[Data items]
────

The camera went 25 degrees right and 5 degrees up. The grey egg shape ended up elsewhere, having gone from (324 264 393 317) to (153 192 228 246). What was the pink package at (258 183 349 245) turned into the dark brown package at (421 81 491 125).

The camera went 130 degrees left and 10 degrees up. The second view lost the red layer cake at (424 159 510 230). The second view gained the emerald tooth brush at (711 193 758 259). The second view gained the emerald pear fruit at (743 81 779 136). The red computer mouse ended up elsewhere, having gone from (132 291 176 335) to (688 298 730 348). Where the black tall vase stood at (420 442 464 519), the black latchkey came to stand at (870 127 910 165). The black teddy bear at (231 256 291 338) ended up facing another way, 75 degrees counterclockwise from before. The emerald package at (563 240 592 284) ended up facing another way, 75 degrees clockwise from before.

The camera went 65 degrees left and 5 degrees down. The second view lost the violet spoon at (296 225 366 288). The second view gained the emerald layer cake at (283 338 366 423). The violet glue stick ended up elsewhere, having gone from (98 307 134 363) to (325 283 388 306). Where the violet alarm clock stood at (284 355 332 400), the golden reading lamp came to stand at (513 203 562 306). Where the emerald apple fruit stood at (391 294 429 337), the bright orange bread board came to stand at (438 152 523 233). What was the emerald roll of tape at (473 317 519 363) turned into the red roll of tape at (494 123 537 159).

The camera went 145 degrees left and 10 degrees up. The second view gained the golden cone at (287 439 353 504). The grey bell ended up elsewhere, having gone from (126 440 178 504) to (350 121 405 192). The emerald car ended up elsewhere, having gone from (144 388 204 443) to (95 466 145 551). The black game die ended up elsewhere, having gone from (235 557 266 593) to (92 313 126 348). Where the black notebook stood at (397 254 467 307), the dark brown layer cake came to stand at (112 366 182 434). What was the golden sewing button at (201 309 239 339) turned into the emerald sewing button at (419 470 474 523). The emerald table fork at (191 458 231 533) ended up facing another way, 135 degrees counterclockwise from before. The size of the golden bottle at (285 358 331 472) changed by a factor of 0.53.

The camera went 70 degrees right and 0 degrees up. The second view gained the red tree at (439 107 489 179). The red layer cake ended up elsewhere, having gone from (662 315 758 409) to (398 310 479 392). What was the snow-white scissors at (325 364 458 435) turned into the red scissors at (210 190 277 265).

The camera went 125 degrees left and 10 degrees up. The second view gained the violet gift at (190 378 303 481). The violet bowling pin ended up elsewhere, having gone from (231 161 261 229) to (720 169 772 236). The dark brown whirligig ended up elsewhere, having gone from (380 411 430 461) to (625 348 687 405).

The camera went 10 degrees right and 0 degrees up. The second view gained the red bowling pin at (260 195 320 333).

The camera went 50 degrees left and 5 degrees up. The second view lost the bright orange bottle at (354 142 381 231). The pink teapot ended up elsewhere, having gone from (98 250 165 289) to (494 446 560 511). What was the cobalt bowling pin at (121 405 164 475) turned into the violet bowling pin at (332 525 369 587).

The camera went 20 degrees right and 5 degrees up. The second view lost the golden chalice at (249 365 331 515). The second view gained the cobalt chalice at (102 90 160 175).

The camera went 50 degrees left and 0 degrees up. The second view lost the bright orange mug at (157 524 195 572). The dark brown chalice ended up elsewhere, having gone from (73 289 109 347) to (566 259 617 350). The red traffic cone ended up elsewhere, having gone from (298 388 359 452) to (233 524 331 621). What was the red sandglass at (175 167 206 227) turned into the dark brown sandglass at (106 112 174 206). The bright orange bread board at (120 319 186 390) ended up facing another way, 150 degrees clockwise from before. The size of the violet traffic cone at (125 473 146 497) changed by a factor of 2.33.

────

## EXERCISE AIM
Starting with the first line of the entries, transcribe every line up to and including the one with "The camera went 130".

## TASK SOLUTION
The camera went 25 degrees right and 5 degrees up. The grey egg shape ended up elsewhere, having gone from (324 264 393 317) to (153 192 228 246). What was the pink package at (258 183 349 245) turned into the dark brown package at (421 81 491 125).

The camera went 130 degrees left and 10 degrees up. The second view lost the red layer cake at (424 159 510 230). The second view gained the emerald tooth brush at (711 193 758 259). The second view gained the emerald pear fruit at (743 81 779 136). The red computer mouse ended up elsewhere, having gone from (132 291 176 335) to (688 298 730 348). Where the black tall vase stood at (420 442 464 519), the black latchkey came to stand at (870 127 910 165). The black teddy bear at (231 256 291 338) ended up facing another way, 75 degrees counterclockwise from before. The emerald package at (563 240 592 284) ended up facing another way, 75 degrees clockwise from before.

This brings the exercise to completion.